# Work to complete:
Within the listing below, please copy exactly the lines between the line holding "turquoise domino: 4 -> 3" and the line holding "yellow watering can: 2 -> 1", inclusive.

# Record extracts:
┌──

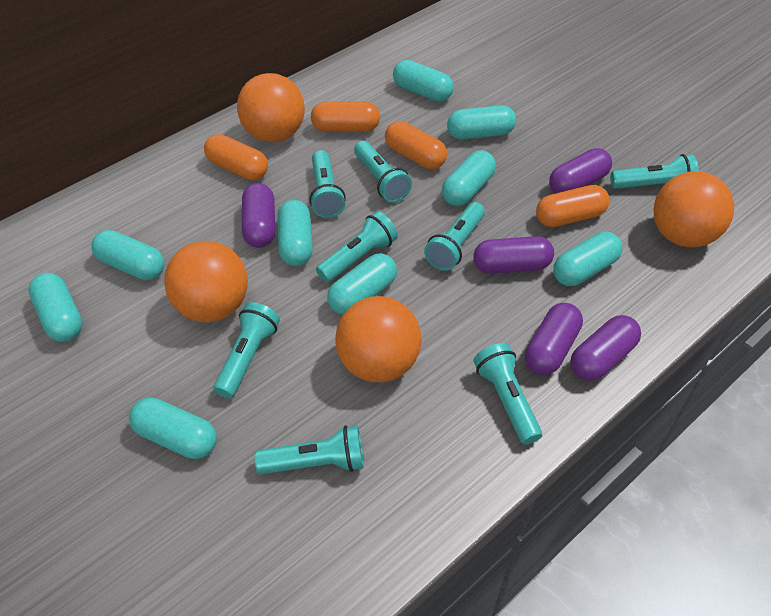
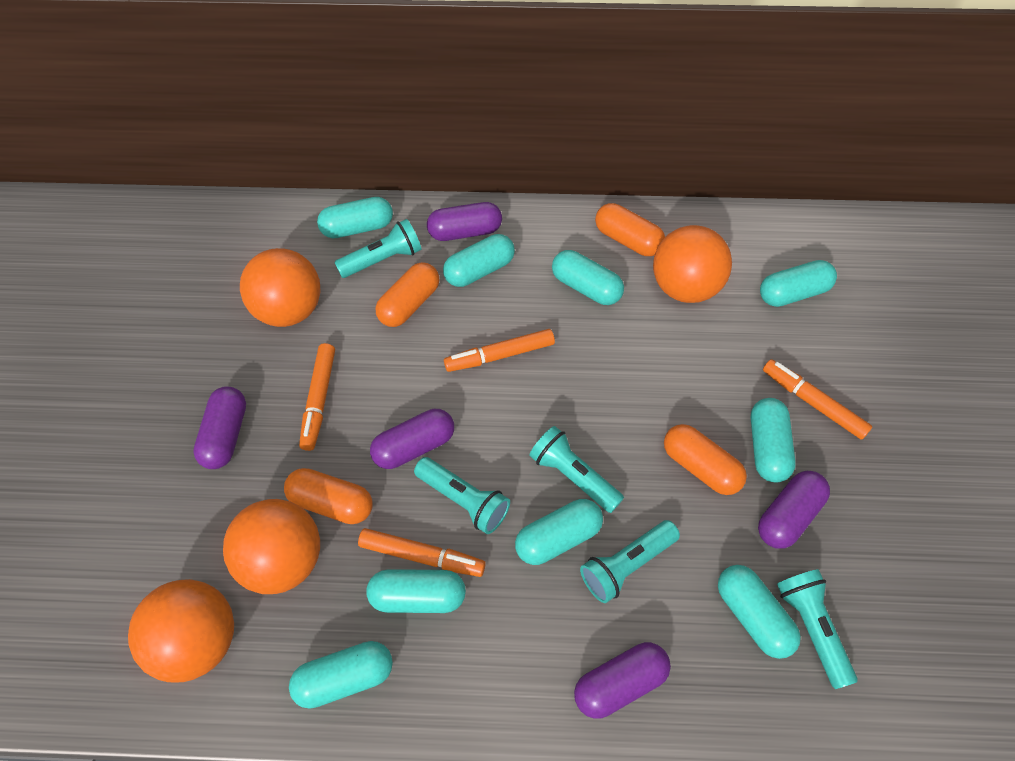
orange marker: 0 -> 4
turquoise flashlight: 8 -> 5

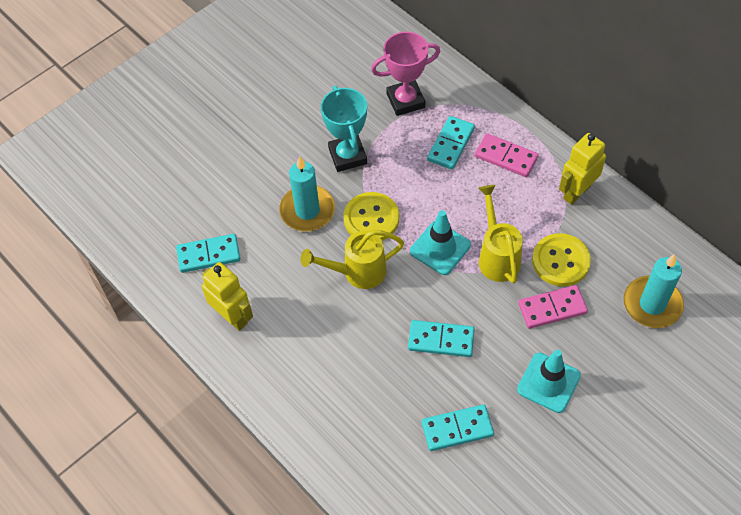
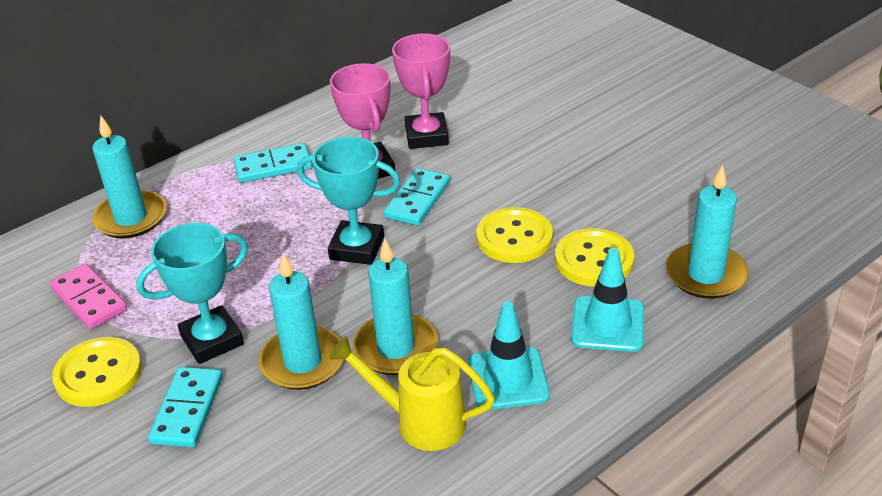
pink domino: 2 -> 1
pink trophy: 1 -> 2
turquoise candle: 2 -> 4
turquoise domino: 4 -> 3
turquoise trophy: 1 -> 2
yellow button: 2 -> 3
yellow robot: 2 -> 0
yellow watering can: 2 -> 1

└──
┌──

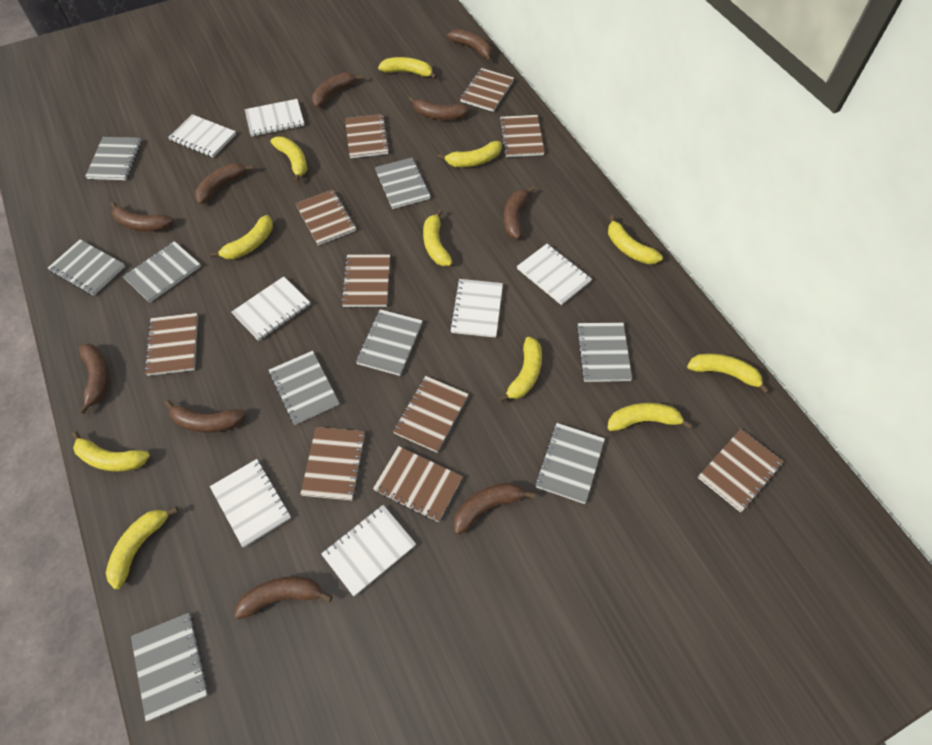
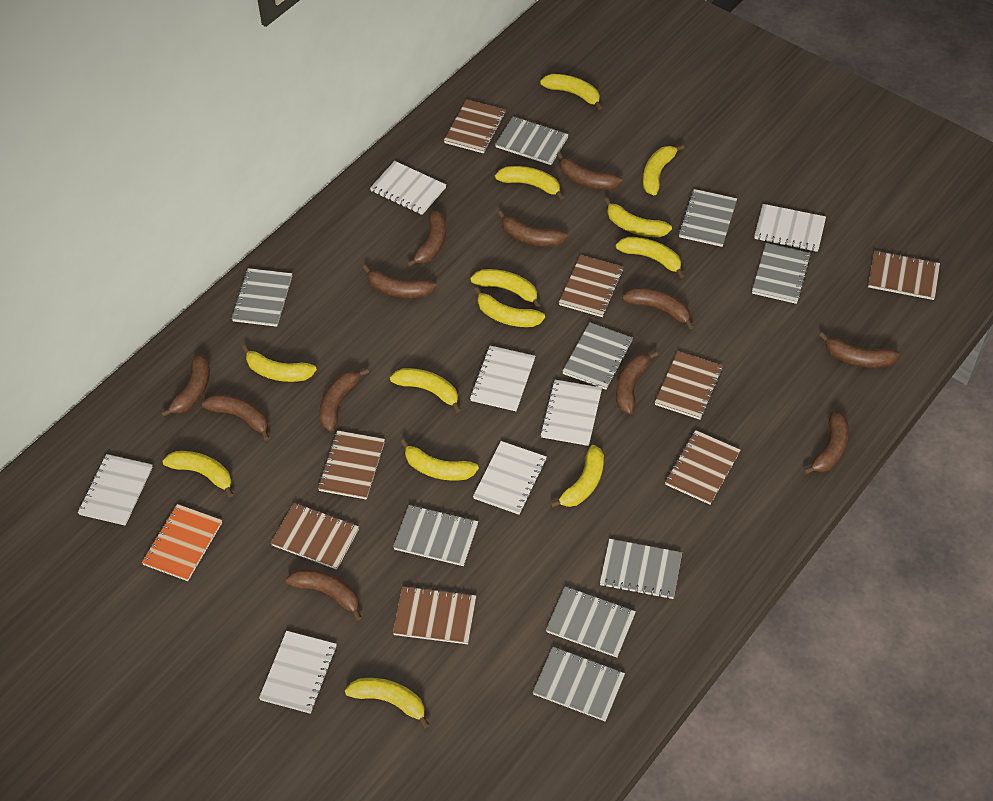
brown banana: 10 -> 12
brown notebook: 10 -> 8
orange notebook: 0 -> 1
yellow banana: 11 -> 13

└──

# Written response:
turquoise domino: 4 -> 3
turquoise trophy: 1 -> 2
yellow button: 2 -> 3
yellow robot: 2 -> 0
yellow watering can: 2 -> 1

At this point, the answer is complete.